-- Exercise task --
Can you pull the notation text from all of the material below and reproduce it character for character, leaving out the pictures?

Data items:
— begin —

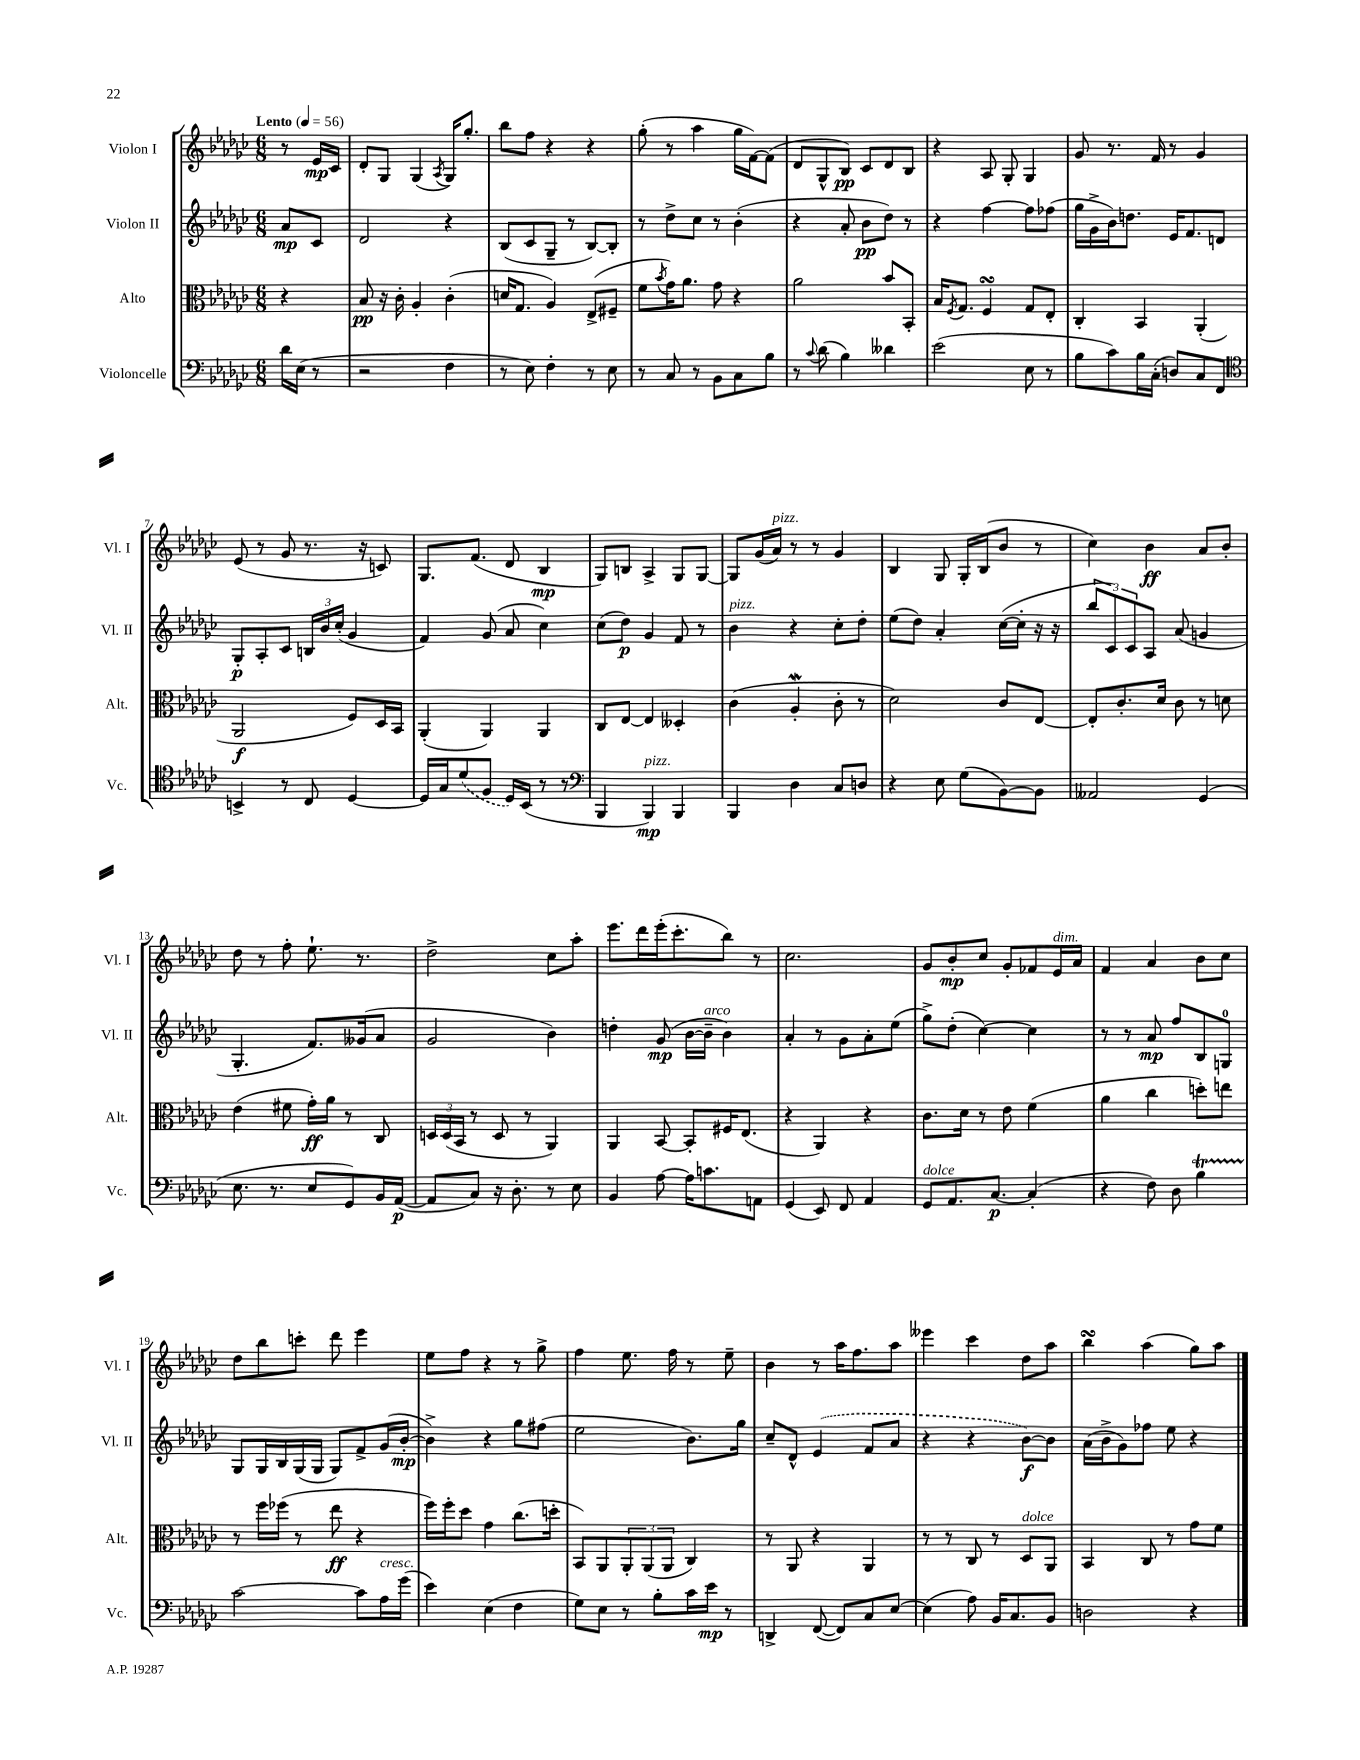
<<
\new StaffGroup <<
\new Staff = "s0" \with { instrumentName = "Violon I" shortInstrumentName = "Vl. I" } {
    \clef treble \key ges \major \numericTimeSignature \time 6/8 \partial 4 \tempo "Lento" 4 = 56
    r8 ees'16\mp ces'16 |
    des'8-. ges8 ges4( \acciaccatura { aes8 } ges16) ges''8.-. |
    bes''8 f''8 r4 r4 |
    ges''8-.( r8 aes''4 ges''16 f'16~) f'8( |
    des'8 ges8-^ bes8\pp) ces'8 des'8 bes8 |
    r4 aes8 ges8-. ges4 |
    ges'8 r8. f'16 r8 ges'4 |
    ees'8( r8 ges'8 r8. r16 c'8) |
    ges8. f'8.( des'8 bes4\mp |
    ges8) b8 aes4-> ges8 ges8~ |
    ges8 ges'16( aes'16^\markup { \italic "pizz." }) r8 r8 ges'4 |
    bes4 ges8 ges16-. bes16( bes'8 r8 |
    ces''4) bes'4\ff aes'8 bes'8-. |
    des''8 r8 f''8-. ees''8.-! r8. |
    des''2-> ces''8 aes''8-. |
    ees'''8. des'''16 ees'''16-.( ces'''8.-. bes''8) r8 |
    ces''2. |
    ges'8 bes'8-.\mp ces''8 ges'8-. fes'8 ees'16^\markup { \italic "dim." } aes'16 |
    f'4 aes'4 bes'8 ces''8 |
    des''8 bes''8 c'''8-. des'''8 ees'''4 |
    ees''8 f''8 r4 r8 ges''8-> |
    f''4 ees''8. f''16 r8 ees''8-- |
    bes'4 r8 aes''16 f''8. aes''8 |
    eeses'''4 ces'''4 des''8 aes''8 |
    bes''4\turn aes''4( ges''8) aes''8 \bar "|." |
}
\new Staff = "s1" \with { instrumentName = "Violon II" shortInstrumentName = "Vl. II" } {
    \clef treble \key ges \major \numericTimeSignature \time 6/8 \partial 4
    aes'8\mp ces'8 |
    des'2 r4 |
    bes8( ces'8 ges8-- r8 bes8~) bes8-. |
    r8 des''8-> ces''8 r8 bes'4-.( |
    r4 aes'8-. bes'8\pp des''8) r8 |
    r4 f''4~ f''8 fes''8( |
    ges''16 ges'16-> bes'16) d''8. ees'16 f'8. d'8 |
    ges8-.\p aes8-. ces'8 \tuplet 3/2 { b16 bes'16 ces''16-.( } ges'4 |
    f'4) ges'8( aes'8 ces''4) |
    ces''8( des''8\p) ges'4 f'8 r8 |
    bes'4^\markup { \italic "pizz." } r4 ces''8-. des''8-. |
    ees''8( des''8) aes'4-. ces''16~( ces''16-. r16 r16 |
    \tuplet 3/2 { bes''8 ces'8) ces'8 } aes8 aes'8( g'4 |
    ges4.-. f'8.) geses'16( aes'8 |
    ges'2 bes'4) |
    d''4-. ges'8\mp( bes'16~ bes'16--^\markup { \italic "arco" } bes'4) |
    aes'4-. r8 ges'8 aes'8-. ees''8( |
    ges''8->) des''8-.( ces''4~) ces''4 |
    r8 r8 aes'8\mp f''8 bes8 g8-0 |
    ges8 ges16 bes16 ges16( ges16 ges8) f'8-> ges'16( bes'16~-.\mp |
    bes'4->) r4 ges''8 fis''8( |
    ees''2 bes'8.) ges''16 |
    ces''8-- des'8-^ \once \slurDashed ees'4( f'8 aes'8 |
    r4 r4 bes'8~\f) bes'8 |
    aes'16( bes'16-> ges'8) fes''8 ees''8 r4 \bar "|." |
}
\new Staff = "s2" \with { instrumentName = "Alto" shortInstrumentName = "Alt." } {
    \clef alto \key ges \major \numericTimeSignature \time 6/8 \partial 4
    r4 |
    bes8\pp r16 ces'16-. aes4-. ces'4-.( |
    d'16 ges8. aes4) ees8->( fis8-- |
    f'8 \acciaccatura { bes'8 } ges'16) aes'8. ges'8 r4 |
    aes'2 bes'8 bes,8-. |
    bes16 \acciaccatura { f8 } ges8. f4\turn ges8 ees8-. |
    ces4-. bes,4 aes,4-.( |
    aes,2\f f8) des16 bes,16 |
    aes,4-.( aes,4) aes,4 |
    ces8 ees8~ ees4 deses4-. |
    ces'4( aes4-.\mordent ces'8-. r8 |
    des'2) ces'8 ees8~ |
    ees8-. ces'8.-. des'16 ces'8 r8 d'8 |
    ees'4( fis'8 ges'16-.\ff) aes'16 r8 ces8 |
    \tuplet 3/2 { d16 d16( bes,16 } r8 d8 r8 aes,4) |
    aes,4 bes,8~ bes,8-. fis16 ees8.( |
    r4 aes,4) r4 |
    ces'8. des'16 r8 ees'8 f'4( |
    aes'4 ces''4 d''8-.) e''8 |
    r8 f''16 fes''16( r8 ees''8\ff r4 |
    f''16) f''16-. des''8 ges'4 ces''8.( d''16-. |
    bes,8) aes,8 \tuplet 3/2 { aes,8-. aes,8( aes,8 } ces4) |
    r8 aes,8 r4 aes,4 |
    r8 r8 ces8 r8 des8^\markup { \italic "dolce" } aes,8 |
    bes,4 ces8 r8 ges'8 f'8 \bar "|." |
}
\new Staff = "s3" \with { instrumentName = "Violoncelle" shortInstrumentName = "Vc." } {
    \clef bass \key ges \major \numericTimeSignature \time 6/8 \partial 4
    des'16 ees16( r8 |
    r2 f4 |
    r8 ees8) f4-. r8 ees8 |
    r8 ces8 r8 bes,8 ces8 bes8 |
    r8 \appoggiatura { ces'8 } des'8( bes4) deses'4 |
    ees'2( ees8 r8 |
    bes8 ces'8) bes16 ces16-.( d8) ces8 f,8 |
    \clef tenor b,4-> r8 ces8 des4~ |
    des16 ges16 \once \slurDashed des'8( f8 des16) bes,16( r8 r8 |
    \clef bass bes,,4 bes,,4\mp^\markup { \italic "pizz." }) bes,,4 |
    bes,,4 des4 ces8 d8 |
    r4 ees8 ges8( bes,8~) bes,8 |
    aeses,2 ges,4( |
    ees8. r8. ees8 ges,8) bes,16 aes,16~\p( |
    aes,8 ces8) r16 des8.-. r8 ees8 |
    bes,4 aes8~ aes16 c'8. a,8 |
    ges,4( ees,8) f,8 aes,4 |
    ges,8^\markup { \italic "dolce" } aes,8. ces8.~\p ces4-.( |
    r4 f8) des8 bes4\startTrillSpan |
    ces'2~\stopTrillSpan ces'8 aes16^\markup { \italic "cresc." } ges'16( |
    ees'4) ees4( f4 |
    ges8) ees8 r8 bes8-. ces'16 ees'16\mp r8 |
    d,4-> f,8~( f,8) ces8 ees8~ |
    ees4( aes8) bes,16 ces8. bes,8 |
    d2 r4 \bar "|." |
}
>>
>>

— end —

-- Answer for this exercise --
<<
\new StaffGroup <<
\new Staff = "s0" \with { instrumentName = "Violon I" shortInstrumentName = "Vl. I" } {
    \clef treble \key ges \major \numericTimeSignature \time 6/8 \partial 4 \tempo "Lento" 4 = 56
    r8 ees'16\mp ces'16 |
    des'8-. ges8 ges4( \acciaccatura { aes8 } ges16) ges''8.-. |
    bes''8 f''8 r4 r4 |
    ges''8-.( r8 aes''4 ges''16 f'16~) f'8( |
    des'8 ges8-^ bes8\pp) ces'8 des'8 bes8 |
    r4 aes8 ges8-. ges4 |
    ges'8 r8. f'16 r8 ges'4 |
    ees'8( r8 ges'8 r8. r16 c'8) |
    ges8. f'8.( des'8 bes4\mp |
    ges8) b8 aes4-> ges8 ges8~ |
    ges8 ges'16( aes'16^\markup { \italic "pizz." }) r8 r8 ges'4 |
    bes4 ges8 ges16-. bes16( bes'8 r8 |
    ces''4) bes'4\ff aes'8 bes'8-. |
    des''8 r8 f''8-. ees''8.-! r8. |
    des''2-> ces''8 aes''8-. |
    ees'''8. des'''16 ees'''16-.( ces'''8.-. bes''8) r8 |
    ces''2. |
    ges'8 bes'8-.\mp ces''8 ges'8-. fes'8 ees'16^\markup { \italic "dim." } aes'16 |
    f'4 aes'4 bes'8 ces''8 |
    des''8 bes''8 c'''8-. des'''8 ees'''4 |
    ees''8 f''8 r4 r8 ges''8-> |
    f''4 ees''8. f''16 r8 ees''8-- |
    bes'4 r8 aes''16 f''8. aes''8 |
    eeses'''4 ces'''4 des''8 aes''8 |
    bes''4\turn aes''4( ges''8) aes''8 \bar "|." |
}
\new Staff = "s1" \with { instrumentName = "Violon II" shortInstrumentName = "Vl. II" } {
    \clef treble \key ges \major \numericTimeSignature \time 6/8 \partial 4
    aes'8\mp ces'8 |
    des'2 r4 |
    bes8( ces'8 ges8-- r8 bes8~) bes8-. |
    r8 des''8-> ces''8 r8 bes'4-.( |
    r4 aes'8-. bes'8\pp des''8) r8 |
    r4 f''4~ f''8 fes''8( |
    ges''16 ges'16-> bes'16) d''8. ees'16 f'8. d'8 |
    ges8-.\p aes8-. ces'8 \tuplet 3/2 { b16 bes'16 ces''16-.( } ges'4 |
    f'4) ges'8( aes'8 ces''4) |
    ces''8( des''8\p) ges'4 f'8 r8 |
    bes'4^\markup { \italic "pizz." } r4 ces''8-. des''8-. |
    ees''8( des''8) aes'4-. ces''16~( ces''16-. r16 r16 |
    \tuplet 3/2 { bes''8 ces'8) ces'8 } aes8 aes'8( g'4 |
    ges4.-. f'8.) geses'16( aes'8 |
    ges'2 bes'4) |
    d''4-. ges'8\mp( bes'16~ bes'16--^\markup { \italic "arco" } bes'4) |
    aes'4-. r8 ges'8 aes'8-. ees''8( |
    ges''8->) des''8-.( ces''4~) ces''4 |
    r8 r8 aes'8\mp f''8 bes8 g8-0 |
    ges8 ges16 bes16 ges16( ges16 ges8) f'8-> ges'16( bes'16~-.\mp |
    bes'4->) r4 ges''8 fis''8( |
    ees''2 bes'8.) ges''16 |
    ces''8-- des'8-^ \once \slurDashed ees'4( f'8 aes'8 |
    r4 r4 bes'8~\f) bes'8 |
    aes'16( bes'16-> ges'8) fes''8 ees''8 r4 \bar "|." |
}
\new Staff = "s2" \with { instrumentName = "Alto" shortInstrumentName = "Alt." } {
    \clef alto \key ges \major \numericTimeSignature \time 6/8 \partial 4
    r4 |
    bes8\pp r16 ces'16-. aes4-. ces'4-.( |
    d'16 ges8. aes4) ees8->( fis8-- |
    f'8 \acciaccatura { bes'8 } ges'16) aes'8. ges'8 r4 |
    aes'2 bes'8 bes,8-. |
    bes16 \acciaccatura { f8 } ges8. f4\turn ges8 ees8-. |
    ces4-. bes,4 aes,4-.( |
    aes,2\f f8) des16 bes,16 |
    aes,4-.( aes,4) aes,4 |
    ces8 ees8~ ees4 deses4-. |
    ces'4( aes4-.\mordent ces'8-. r8 |
    des'2) ces'8 ees8~ |
    ees8-. ces'8.-. des'16 ces'8 r8 d'8 |
    ees'4( fis'8 ges'16-.\ff) aes'16 r8 ces8 |
    \tuplet 3/2 { d16 d16( bes,16 } r8 d8 r8 aes,4) |
    aes,4 bes,8~ bes,8-. fis16 ees8.( |
    r4 aes,4) r4 |
    ces'8. des'16 r8 ees'8 f'4( |
    aes'4 ces''4 d''8-.) e''8 |
    r8 f''16 fes''16( r8 ees''8\ff r4 |
    f''16) f''16-. des''8 ges'4 ces''8.( d''16-. |
    bes,8) aes,8 \tuplet 3/2 { aes,8-. aes,8( aes,8 } ces4) |
    r8 aes,8 r4 aes,4 |
    r8 r8 ces8 r8 des8^\markup { \italic "dolce" } aes,8 |
    bes,4 ces8 r8 ges'8 f'8 \bar "|." |
}
\new Staff = "s3" \with { instrumentName = "Violoncelle" shortInstrumentName = "Vc." } {
    \clef bass \key ges \major \numericTimeSignature \time 6/8 \partial 4
    des'16 ees16( r8 |
    r2 f4 |
    r8 ees8) f4-. r8 ees8 |
    r8 ces8 r8 bes,8 ces8 bes8 |
    r8 \appoggiatura { ces'8 } des'8( bes4) deses'4 |
    ees'2( ees8 r8 |
    bes8 ces'8) bes16 ces16-.( d8) ces8 f,8 |
    \clef tenor b,4-> r8 ces8 des4~ |
    des16 ges16 \once \slurDashed des'8( f8 des16) bes,16( r8 r8 |
    \clef bass bes,,4 bes,,4\mp^\markup { \italic "pizz." }) bes,,4 |
    bes,,4 des4 ces8 d8 |
    r4 ees8 ges8( bes,8~) bes,8 |
    aeses,2 ges,4( |
    ees8. r8. ees8 ges,8) bes,16 aes,16~\p( |
    aes,8 ces8) r16 des8.-. r8 ees8 |
    bes,4 aes8~ aes16 c'8. a,8 |
    ges,4( ees,8) f,8 aes,4 |
    ges,8^\markup { \italic "dolce" } aes,8. ces8.~\p ces4-.( |
    r4 f8) des8 bes4\startTrillSpan |
    ces'2~\stopTrillSpan ces'8 aes16^\markup { \italic "cresc." } ges'16( |
    ees'4) ees4( f4 |
    ges8) ees8 r8 bes8-. ces'16 ees'16\mp r8 |
    d,4-> f,8~( f,8) ces8 ees8~ |
    ees4( aes8) bes,16 ces8. bes,8 |
    d2 r4 \bar "|." |
}
>>
>>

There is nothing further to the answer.